:: THE REQUEST ::
Edit the entries from the line containing "Answer: (A)" through the end, inclusive, so that "cupboard" becomes "cabinet". Leave everything else as it is and give back only those lines.

:: RECORDS PROVIDED ::
#####
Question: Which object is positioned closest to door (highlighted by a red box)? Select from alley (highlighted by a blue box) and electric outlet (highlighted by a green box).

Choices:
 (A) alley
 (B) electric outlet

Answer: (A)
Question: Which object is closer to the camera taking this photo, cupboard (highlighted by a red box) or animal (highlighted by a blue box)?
#####
:: THE RESPONSE ::
Answer: (A)
Question: Which object is closer to the camera taking this photo, cabinet (highlighted by a red box) or animal (highlighted by a blue box)?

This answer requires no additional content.